[Start of Attachment]

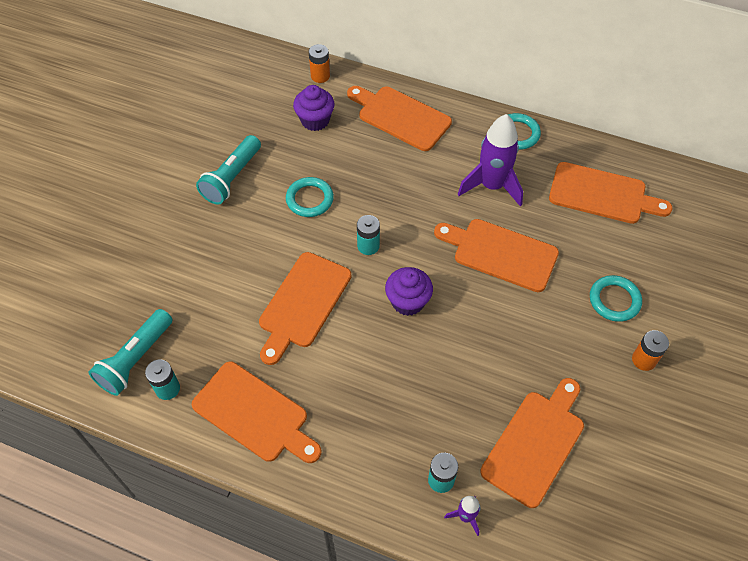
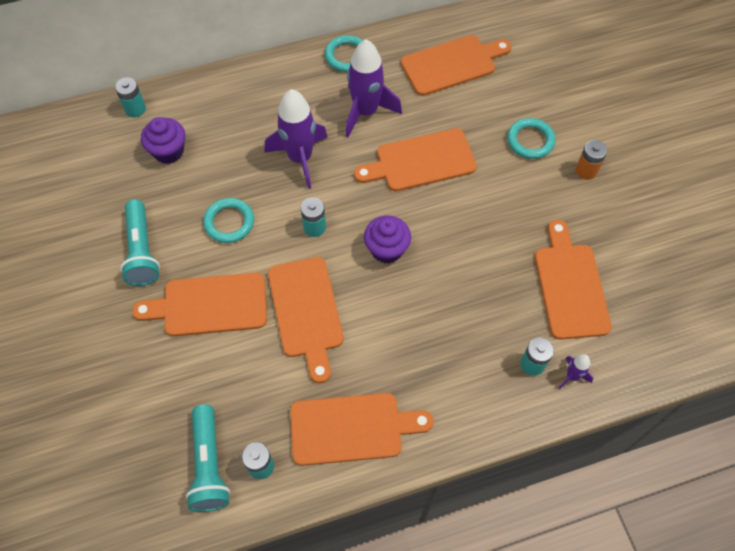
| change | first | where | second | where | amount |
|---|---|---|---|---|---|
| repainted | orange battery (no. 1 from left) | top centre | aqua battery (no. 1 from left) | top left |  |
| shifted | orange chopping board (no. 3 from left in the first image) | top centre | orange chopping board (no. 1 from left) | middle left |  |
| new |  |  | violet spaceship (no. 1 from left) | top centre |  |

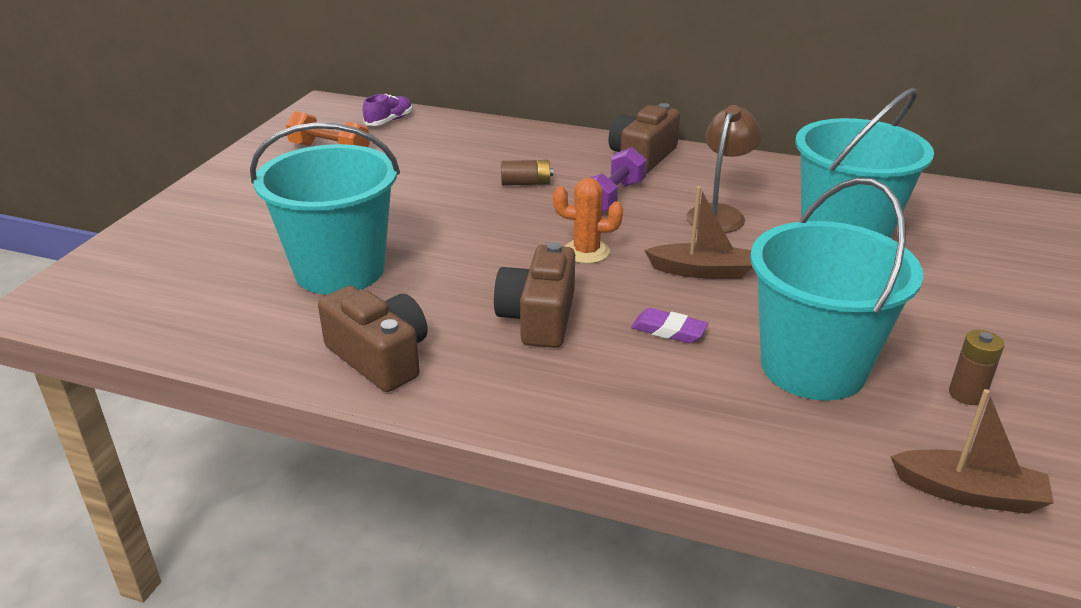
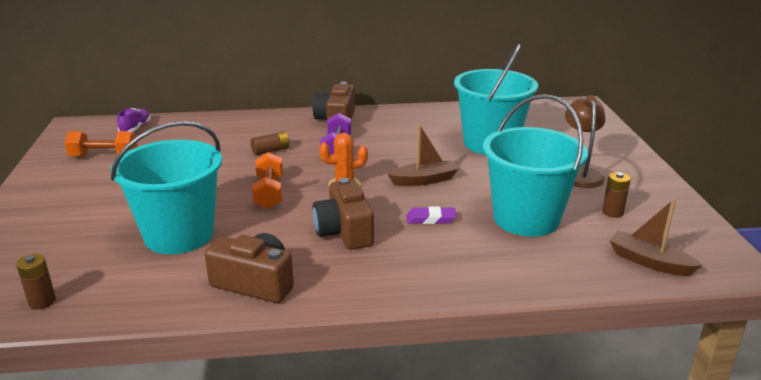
| change | first | where | second | where | amount |
|---|---|---|---|---|---|
| shifted | dark brown lamp | top right |  | middle right |  |
| rotated | dark brown sailboat (no. 2 from left) | bottom right |  | middle right | 135 degrees counterclockwise |
| new |  |  | dark brown battery (no. 1 from left) | bottom left |  |
| new |  |  | orange hand weight (no. 2 from left) | centre |  |

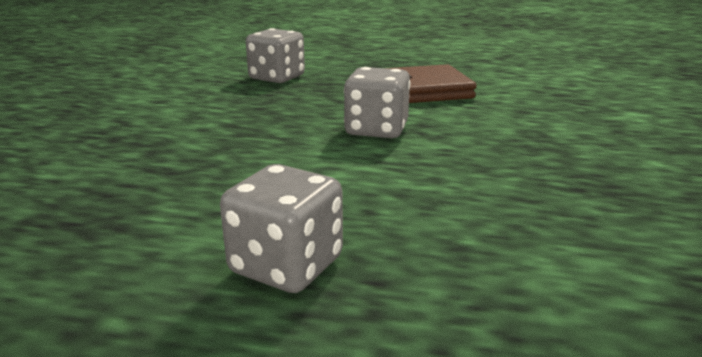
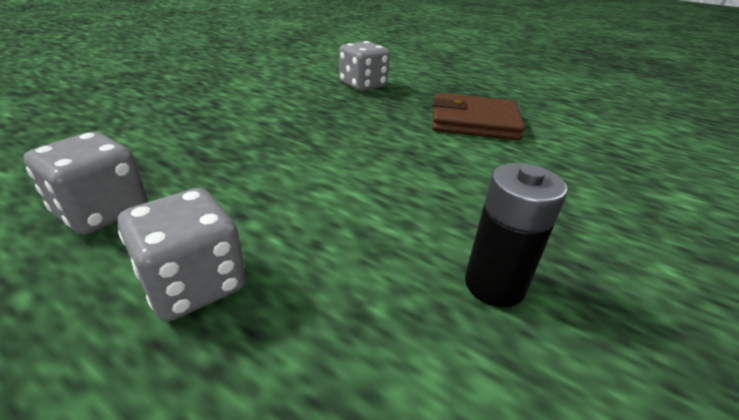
| change | first | where | second | where | amount |
|---|---|---|---|---|---|
| shifted | gray die (no. 3 from left in the first image) | top centre | gray die (no. 1 from left) | middle left |  |
| new |  |  | jet-black battery | middle right |  |

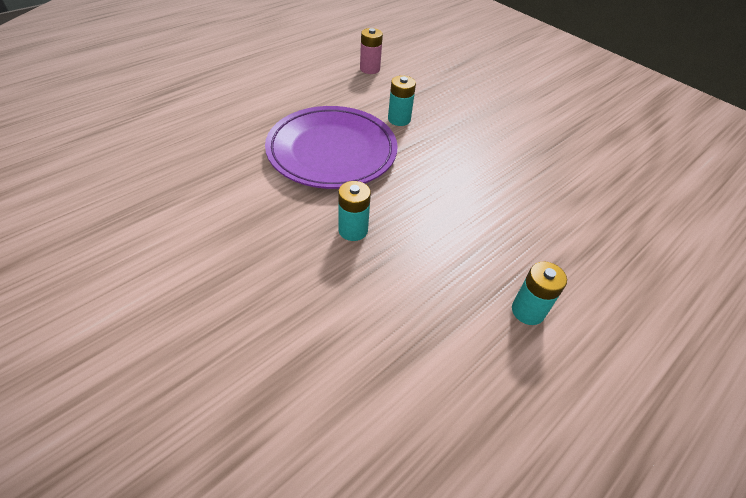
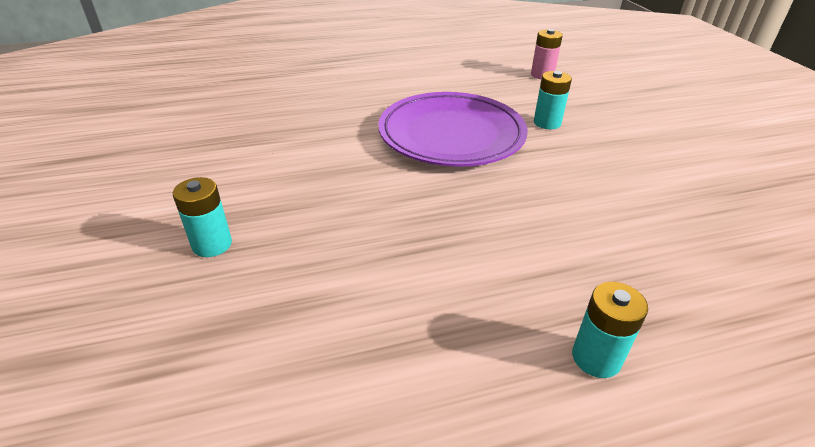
| change | first | where | second | where | amount |
|---|---|---|---|---|---|
| shifted | aqua battery (no. 1 from left) | centre |  | middle left |  |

[End of Attachment]

→ ACTIVITY: The lines from the one holding "shifted | orange" through the end of the entries are to be transcribed exactly, both ends included, with the pictures left out.

→ ANSWER BOX:
| shifted | orange chopping board (no. 3 from left in the first image) | top centre | orange chopping board (no. 1 from left) | middle left |  |
| new |  |  | violet spaceship (no. 1 from left) | top centre |  |

| change | first | where | second | where | amount |
|---|---|---|---|---|---|
| shifted | dark brown lamp | top right |  | middle right |  |
| rotated | dark brown sailboat (no. 2 from left) | bottom right |  | middle right | 135 degrees counterclockwise |
| new |  |  | dark brown battery (no. 1 from left) | bottom left |  |
| new |  |  | orange hand weight (no. 2 from left) | centre |  |

| change | first | where | second | where | amount |
|---|---|---|---|---|---|
| shifted | gray die (no. 3 from left in the first image) | top centre | gray die (no. 1 from left) | middle left |  |
| new |  |  | jet-black battery | middle right |  |

| change | first | where | second | where | amount |
|---|---|---|---|---|---|
| shifted | aqua battery (no. 1 from left) | centre |  | middle left |  |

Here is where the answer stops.